*DIRECTION:*
Count the lines in the records below that contain the string "kern". Reply with the number only.

*Stored data entries:*
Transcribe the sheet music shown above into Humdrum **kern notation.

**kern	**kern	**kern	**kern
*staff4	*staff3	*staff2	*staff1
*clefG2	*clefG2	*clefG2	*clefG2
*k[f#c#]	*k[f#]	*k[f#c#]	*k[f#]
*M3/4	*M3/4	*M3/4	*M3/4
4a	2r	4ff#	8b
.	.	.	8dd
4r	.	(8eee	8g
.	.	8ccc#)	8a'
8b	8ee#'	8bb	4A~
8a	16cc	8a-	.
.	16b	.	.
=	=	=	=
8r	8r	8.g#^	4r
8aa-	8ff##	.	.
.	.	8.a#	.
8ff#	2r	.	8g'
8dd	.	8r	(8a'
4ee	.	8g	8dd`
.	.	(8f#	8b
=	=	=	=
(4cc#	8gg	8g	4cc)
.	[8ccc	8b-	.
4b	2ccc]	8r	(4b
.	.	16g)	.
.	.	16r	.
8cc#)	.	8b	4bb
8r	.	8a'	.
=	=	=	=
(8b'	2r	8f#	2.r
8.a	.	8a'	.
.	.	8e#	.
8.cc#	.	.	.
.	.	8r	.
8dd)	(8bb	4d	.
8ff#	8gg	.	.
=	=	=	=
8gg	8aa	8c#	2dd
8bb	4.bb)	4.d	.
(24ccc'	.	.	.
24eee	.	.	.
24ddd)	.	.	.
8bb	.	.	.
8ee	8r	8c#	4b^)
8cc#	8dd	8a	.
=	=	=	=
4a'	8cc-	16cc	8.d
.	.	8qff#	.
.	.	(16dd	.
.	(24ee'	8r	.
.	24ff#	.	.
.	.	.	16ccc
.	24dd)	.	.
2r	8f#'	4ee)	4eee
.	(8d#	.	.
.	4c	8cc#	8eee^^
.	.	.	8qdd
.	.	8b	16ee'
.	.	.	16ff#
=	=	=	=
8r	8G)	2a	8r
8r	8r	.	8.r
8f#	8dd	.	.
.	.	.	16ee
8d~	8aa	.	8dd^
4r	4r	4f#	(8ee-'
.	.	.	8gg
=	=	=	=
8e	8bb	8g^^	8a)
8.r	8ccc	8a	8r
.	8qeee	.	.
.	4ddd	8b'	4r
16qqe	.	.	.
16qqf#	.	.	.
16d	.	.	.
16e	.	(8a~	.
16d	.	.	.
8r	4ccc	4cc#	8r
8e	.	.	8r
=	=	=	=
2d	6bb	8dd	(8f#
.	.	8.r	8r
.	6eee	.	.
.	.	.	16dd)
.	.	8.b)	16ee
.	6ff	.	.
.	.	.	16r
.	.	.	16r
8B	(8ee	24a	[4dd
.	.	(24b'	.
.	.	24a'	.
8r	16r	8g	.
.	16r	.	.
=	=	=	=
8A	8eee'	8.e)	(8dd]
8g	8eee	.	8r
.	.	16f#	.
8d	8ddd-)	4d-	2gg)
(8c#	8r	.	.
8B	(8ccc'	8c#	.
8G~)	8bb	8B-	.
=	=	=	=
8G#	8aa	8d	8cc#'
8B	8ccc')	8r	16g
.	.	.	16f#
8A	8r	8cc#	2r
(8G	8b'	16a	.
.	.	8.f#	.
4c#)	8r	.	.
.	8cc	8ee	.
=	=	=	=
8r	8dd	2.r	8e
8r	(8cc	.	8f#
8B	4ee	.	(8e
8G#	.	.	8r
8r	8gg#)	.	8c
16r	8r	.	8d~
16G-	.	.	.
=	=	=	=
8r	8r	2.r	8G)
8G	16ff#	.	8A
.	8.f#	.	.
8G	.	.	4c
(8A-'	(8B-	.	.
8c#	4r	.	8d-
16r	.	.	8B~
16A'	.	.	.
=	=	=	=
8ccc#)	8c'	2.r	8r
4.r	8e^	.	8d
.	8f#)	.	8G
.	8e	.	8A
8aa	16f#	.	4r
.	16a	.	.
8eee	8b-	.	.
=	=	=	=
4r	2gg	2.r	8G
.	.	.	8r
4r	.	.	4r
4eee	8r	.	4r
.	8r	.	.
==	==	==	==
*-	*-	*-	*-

*OUTPUT OF THE EXERCISE:*
2